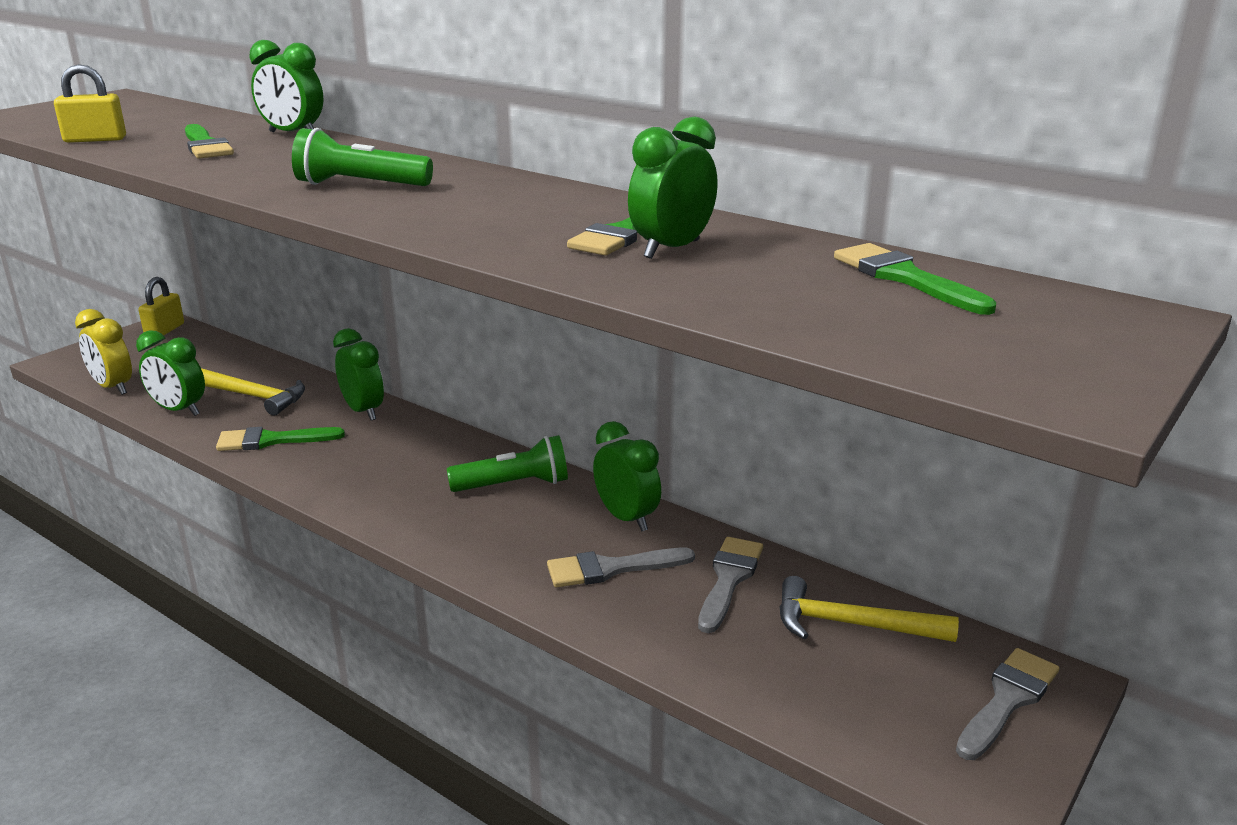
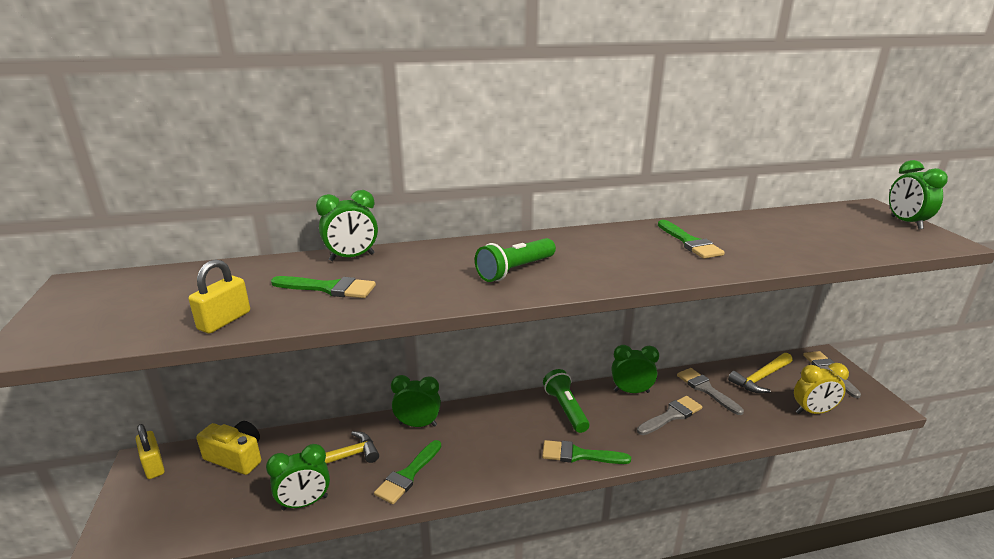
camera: 50 degrees left, 0 degrees up
(113, 387) = (213, 526): yellow clock -> yellow clock (813, 412)
(211, 354) = (236, 457): none -> yellow camera
(514, 485) = (566, 409): green flashlight -> green flashlight turned 45 degrees counterclockwise
(611, 569) = (671, 415): grey brush -> grey brush turned 150 degrees counterclockwise
(672, 249) = (725, 241): green clock -> green clock (906, 223)
(904, 278) = (801, 220): green brush -> green brush (579, 455)

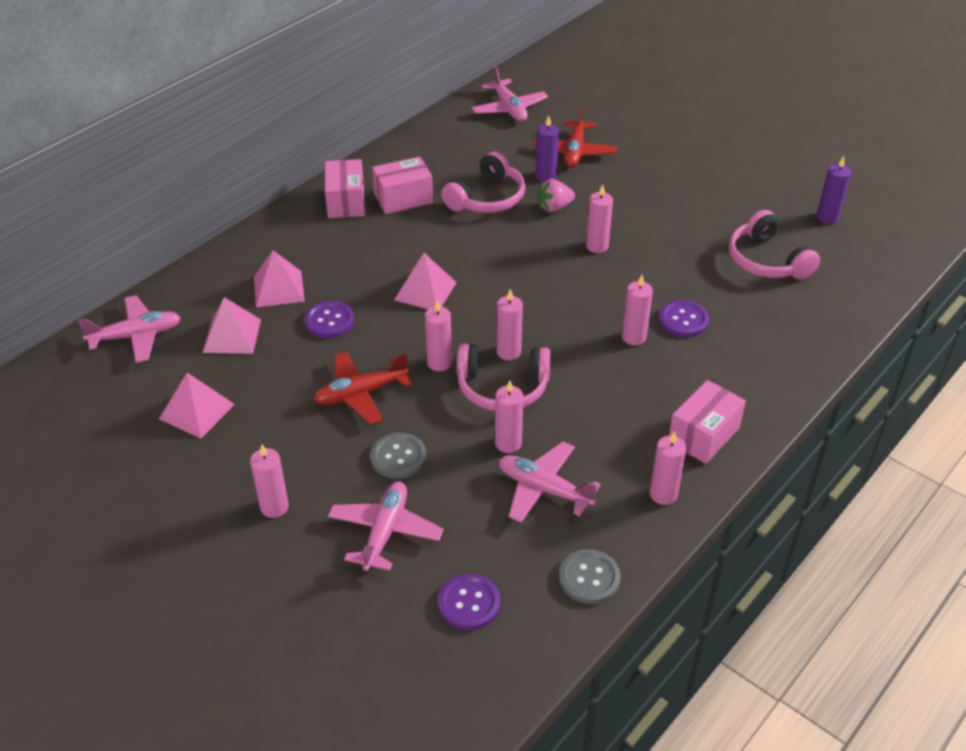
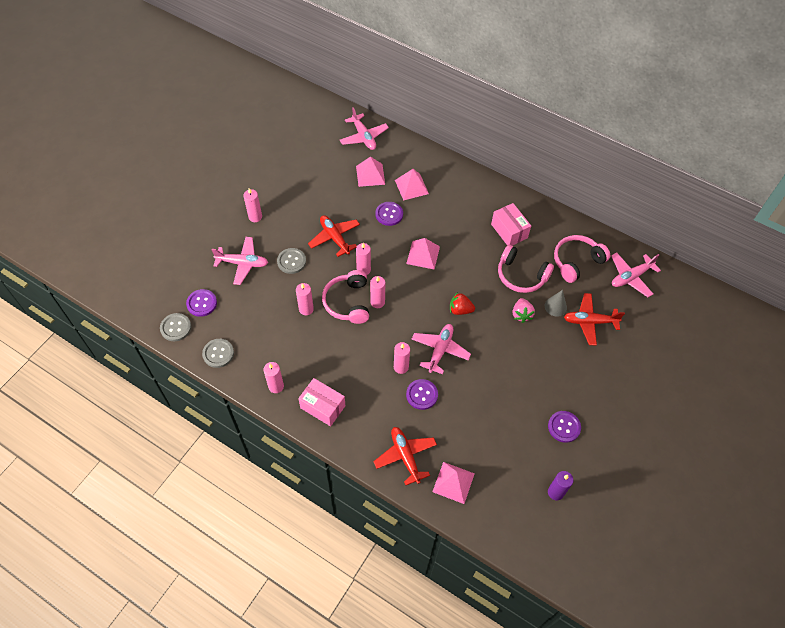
camera: 80 degrees right, 15 degrees up
(196, 411) = (314, 173): pink pyramid -> pink pyramid (453, 482)
(346, 202) = (498, 203): pink box -> none
(521, 650) = (176, 328): none -> grey button
(537, 264) = (460, 310): none -> red strawberry
(543, 489) = (275, 328): pink plane -> pink plane (440, 350)
(545, 176) = (555, 306): purple candle -> grey cone
(554, 207) = (521, 314): pink strawberry -> pink strawberry turned 150 degrees counterclockwise
(597, 246) = (486, 342): pink candle -> none
(733, 197) = (564, 427): none -> purple button
(767, 260) = (494, 447): pink headphones -> pink headphones (576, 262)
(786, 348) = (405, 456): none -> red plane

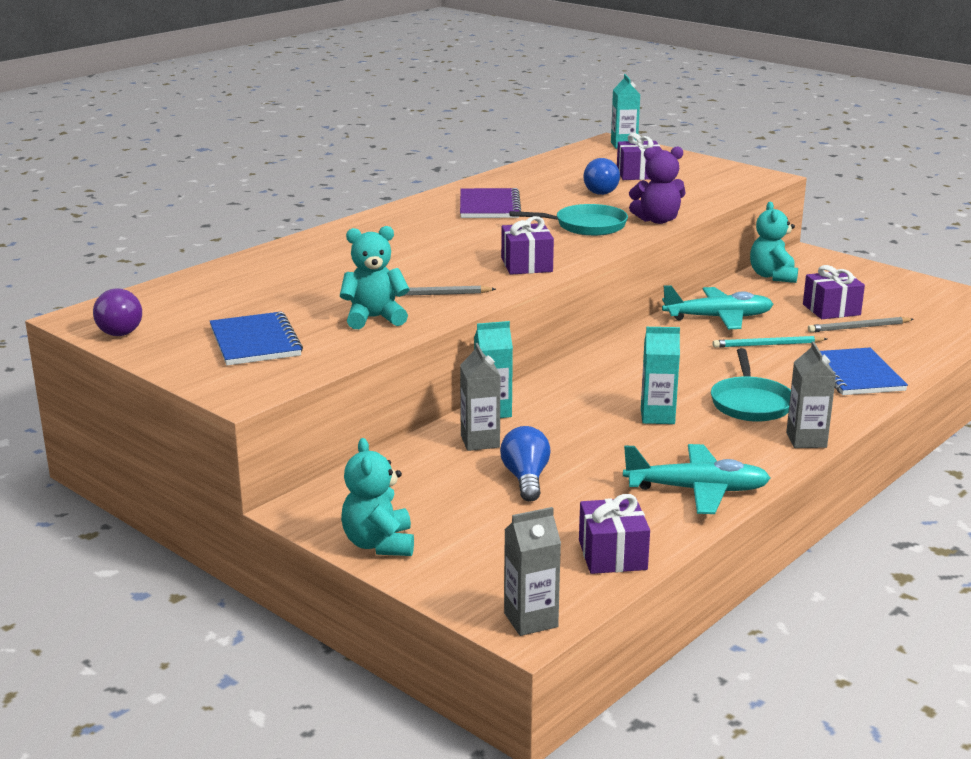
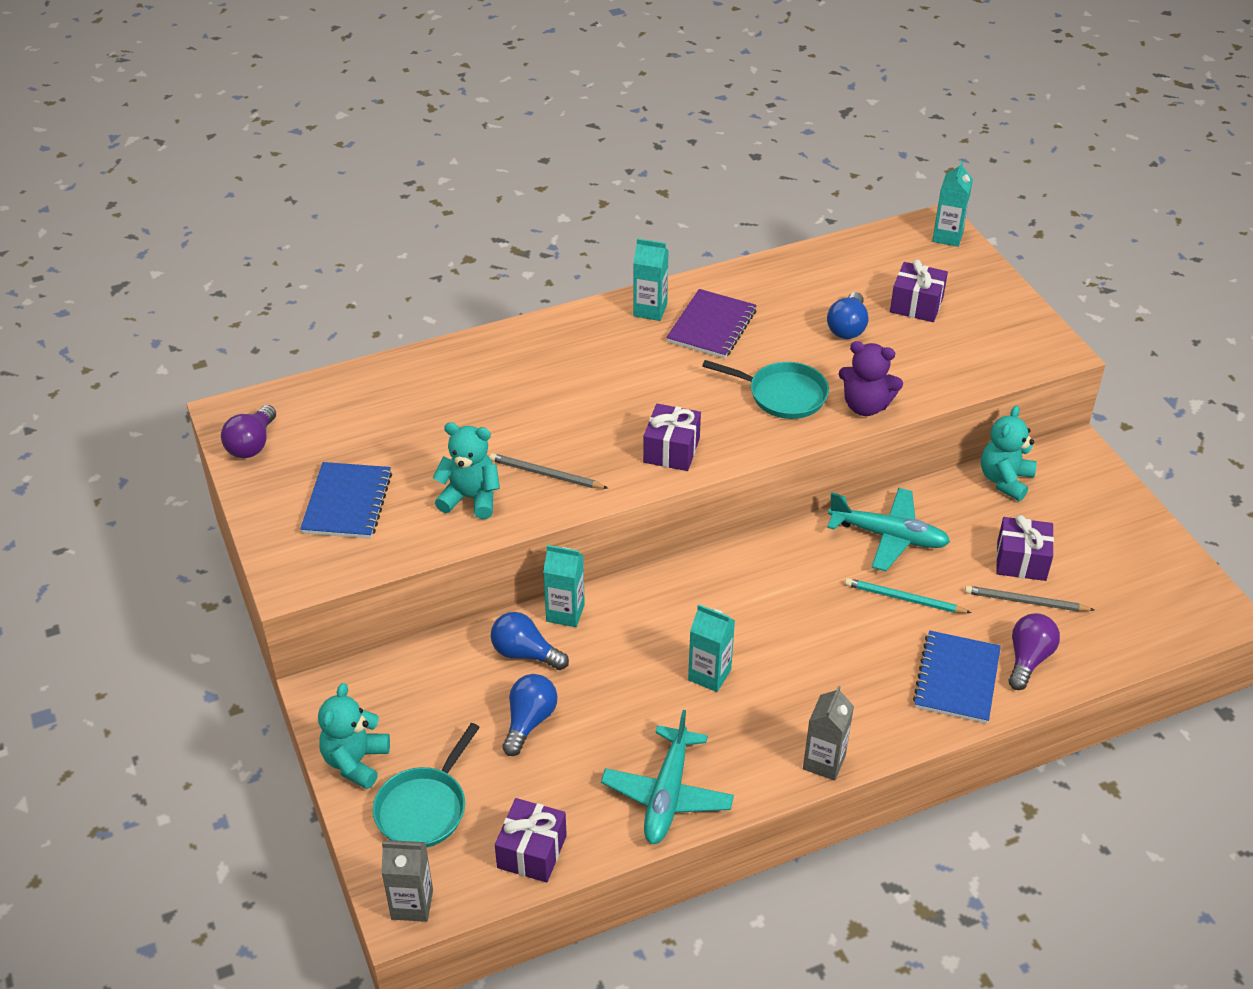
camera: 25 degrees right, 20 degrees up
(428, 207) = (650, 310): none -> turquoise carton
(480, 441) = (525, 653): grey carton -> blue light bulb
(697, 490) = (667, 795): turquoise plane -> turquoise plane turned 75 degrees clockwise
(750, 403) = (814, 686): turquoise pan -> turquoise pan (424, 808)
(895, 353) = (1028, 659): none -> purple light bulb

· · · · ·

### INSTRUCTIONS FOR THE TASK:
Leaving out the pictures, return the records exactly as given.

### REPLY:
camera: 50 degrees left, 0 degrees up
(113, 387) = (213, 526): yellow clock -> yellow clock (813, 412)
(211, 354) = (236, 457): none -> yellow camera
(514, 485) = (566, 409): green flashlight -> green flashlight turned 45 degrees counterclockwise
(611, 569) = (671, 415): grey brush -> grey brush turned 150 degrees counterclockwise
(672, 249) = (725, 241): green clock -> green clock (906, 223)
(904, 278) = (801, 220): green brush -> green brush (579, 455)

camera: 80 degrees right, 15 degrees up
(196, 411) = (314, 173): pink pyramid -> pink pyramid (453, 482)
(346, 202) = (498, 203): pink box -> none
(521, 650) = (176, 328): none -> grey button
(537, 264) = (460, 310): none -> red strawberry
(543, 489) = (275, 328): pink plane -> pink plane (440, 350)
(545, 176) = (555, 306): purple candle -> grey cone
(554, 207) = (521, 314): pink strawberry -> pink strawberry turned 150 degrees counterclockwise
(597, 246) = (486, 342): pink candle -> none
(733, 197) = (564, 427): none -> purple button
(767, 260) = (494, 447): pink headphones -> pink headphones (576, 262)
(786, 348) = (405, 456): none -> red plane

camera: 25 degrees right, 20 degrees up
(428, 207) = (650, 310): none -> turquoise carton
(480, 441) = (525, 653): grey carton -> blue light bulb
(697, 490) = (667, 795): turquoise plane -> turquoise plane turned 75 degrees clockwise
(750, 403) = (814, 686): turquoise pan -> turquoise pan (424, 808)
(895, 353) = (1028, 659): none -> purple light bulb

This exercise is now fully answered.